Aim of the exercise: Find every line below that contains the word "grey" and copy it out.

Data:
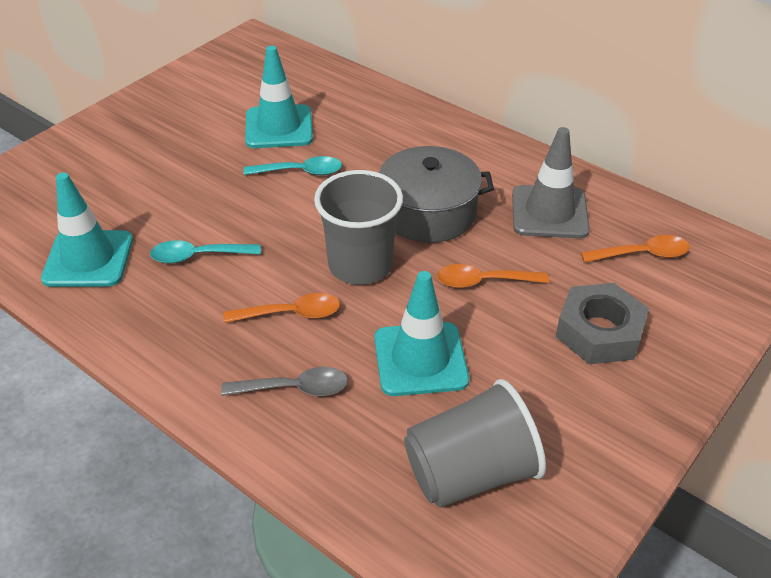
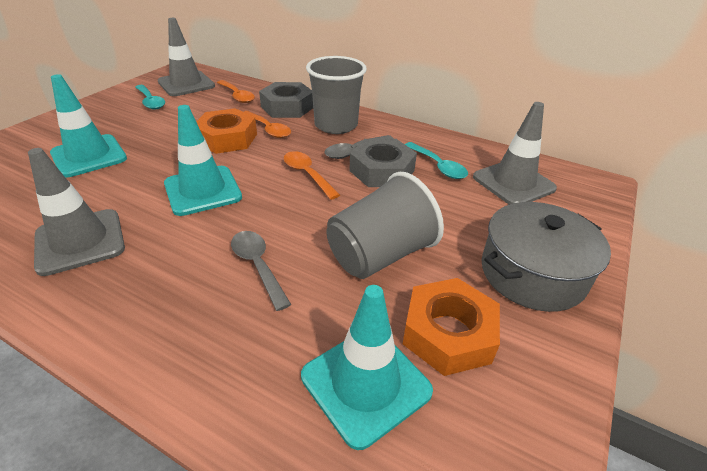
grey nut: 1 -> 2
grey spoon: 1 -> 2
grey traffic cone: 1 -> 3
orange nut: 0 -> 2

Output below:
grey nut: 1 -> 2
grey spoon: 1 -> 2
grey traffic cone: 1 -> 3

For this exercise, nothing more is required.